**What you should do**
In the records below, find the line containing "pink cactus: [534,334,639,441]" and retype it and every line after it exactly, adding nothing.

Image comparison counts:
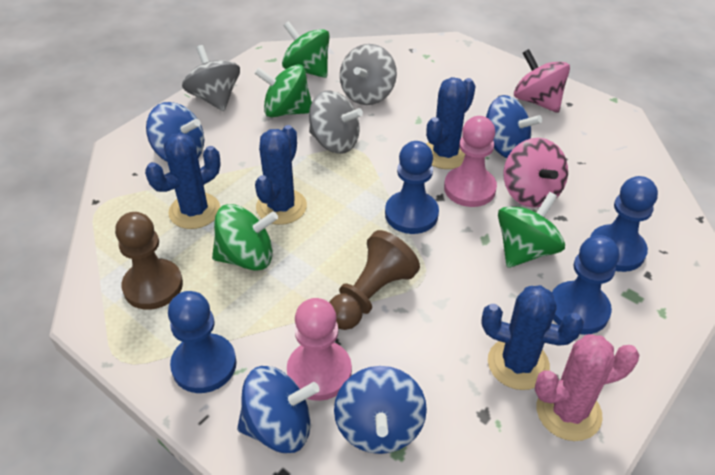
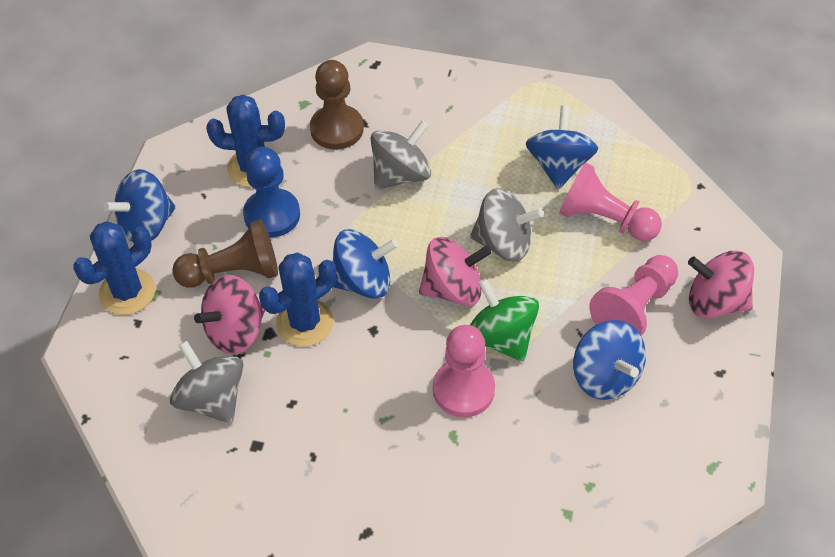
blue cactus: [145,133,221,229] [255,125,307,225] [426,77,476,169] [481,285,584,390] = 4 -> [73,221,155,315] [206,95,285,188] [259,253,336,347] = 3
blue pawn: [168,291,237,393] [385,141,439,234] [552,235,619,335] [590,176,658,272] = 4 -> [243,147,300,238] = 1
green spinning top: [212,204,278,271] [254,65,312,117] [282,21,330,78] [498,192,565,268] = 4 -> [470,279,539,361] = 1
pink cactus: [534,334,639,441] = 1 -> none = 0
pink pawn: [287,298,352,401] [444,116,497,207] = 2 -> [433,325,495,417] [559,162,662,241] [589,255,678,336] = 3
pink spinning top: [503,138,568,208] [514,49,570,113] = 2 -> [194,275,265,354] [419,237,492,306] [688,251,754,319] = 3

**Output below**
pink cactus: [534,334,639,441] = 1 -> none = 0
pink pawn: [287,298,352,401] [444,116,497,207] = 2 -> [433,325,495,417] [559,162,662,241] [589,255,678,336] = 3
pink spinning top: [503,138,568,208] [514,49,570,113] = 2 -> [194,275,265,354] [419,237,492,306] [688,251,754,319] = 3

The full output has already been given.